**What is required**
Output all of the listing below, leaving every line unchanged.

**Extracted information**
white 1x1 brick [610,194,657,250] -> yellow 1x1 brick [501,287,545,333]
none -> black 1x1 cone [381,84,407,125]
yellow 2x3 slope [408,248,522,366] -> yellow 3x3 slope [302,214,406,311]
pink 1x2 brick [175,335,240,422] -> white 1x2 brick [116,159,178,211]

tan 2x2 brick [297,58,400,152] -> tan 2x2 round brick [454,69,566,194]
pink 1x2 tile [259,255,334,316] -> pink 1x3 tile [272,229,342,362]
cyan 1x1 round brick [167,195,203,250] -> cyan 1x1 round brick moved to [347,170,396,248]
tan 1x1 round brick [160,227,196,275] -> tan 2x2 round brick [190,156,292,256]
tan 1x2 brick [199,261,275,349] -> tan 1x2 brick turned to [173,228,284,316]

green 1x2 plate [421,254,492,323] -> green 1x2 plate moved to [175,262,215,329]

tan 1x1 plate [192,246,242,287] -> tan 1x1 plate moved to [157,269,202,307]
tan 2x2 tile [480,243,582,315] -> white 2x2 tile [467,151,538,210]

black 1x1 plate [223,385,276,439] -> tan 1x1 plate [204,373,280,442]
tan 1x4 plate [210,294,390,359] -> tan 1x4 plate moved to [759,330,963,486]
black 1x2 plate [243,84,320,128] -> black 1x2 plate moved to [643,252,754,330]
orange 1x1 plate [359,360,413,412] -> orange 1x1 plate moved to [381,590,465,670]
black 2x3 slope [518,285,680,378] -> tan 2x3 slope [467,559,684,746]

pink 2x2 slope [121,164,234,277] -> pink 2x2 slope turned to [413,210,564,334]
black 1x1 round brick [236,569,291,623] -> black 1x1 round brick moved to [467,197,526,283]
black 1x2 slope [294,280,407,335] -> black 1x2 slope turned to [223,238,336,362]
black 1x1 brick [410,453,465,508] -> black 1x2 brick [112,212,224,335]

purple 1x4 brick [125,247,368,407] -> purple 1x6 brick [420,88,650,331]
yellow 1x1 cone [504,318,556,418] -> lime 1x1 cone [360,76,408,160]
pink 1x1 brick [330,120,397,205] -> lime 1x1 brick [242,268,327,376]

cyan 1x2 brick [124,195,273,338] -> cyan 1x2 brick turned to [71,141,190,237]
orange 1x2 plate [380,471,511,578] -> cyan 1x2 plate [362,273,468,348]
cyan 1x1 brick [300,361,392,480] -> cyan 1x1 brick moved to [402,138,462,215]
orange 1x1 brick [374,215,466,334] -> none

**Final answer**
white 1x1 brick [610,194,657,250] -> yellow 1x1 brick [501,287,545,333]
none -> black 1x1 cone [381,84,407,125]
yellow 2x3 slope [408,248,522,366] -> yellow 3x3 slope [302,214,406,311]
pink 1x2 brick [175,335,240,422] -> white 1x2 brick [116,159,178,211]

tan 2x2 brick [297,58,400,152] -> tan 2x2 round brick [454,69,566,194]
pink 1x2 tile [259,255,334,316] -> pink 1x3 tile [272,229,342,362]
cyan 1x1 round brick [167,195,203,250] -> cyan 1x1 round brick moved to [347,170,396,248]
tan 1x1 round brick [160,227,196,275] -> tan 2x2 round brick [190,156,292,256]
tan 1x2 brick [199,261,275,349] -> tan 1x2 brick turned to [173,228,284,316]

green 1x2 plate [421,254,492,323] -> green 1x2 plate moved to [175,262,215,329]

tan 1x1 plate [192,246,242,287] -> tan 1x1 plate moved to [157,269,202,307]
tan 2x2 tile [480,243,582,315] -> white 2x2 tile [467,151,538,210]

black 1x1 plate [223,385,276,439] -> tan 1x1 plate [204,373,280,442]
tan 1x4 plate [210,294,390,359] -> tan 1x4 plate moved to [759,330,963,486]
black 1x2 plate [243,84,320,128] -> black 1x2 plate moved to [643,252,754,330]
orange 1x1 plate [359,360,413,412] -> orange 1x1 plate moved to [381,590,465,670]
black 2x3 slope [518,285,680,378] -> tan 2x3 slope [467,559,684,746]

pink 2x2 slope [121,164,234,277] -> pink 2x2 slope turned to [413,210,564,334]
black 1x1 round brick [236,569,291,623] -> black 1x1 round brick moved to [467,197,526,283]
black 1x2 slope [294,280,407,335] -> black 1x2 slope turned to [223,238,336,362]
black 1x1 brick [410,453,465,508] -> black 1x2 brick [112,212,224,335]

purple 1x4 brick [125,247,368,407] -> purple 1x6 brick [420,88,650,331]
yellow 1x1 cone [504,318,556,418] -> lime 1x1 cone [360,76,408,160]
pink 1x1 brick [330,120,397,205] -> lime 1x1 brick [242,268,327,376]

cyan 1x2 brick [124,195,273,338] -> cyan 1x2 brick turned to [71,141,190,237]
orange 1x2 plate [380,471,511,578] -> cyan 1x2 plate [362,273,468,348]
cyan 1x1 brick [300,361,392,480] -> cyan 1x1 brick moved to [402,138,462,215]
orange 1x1 brick [374,215,466,334] -> none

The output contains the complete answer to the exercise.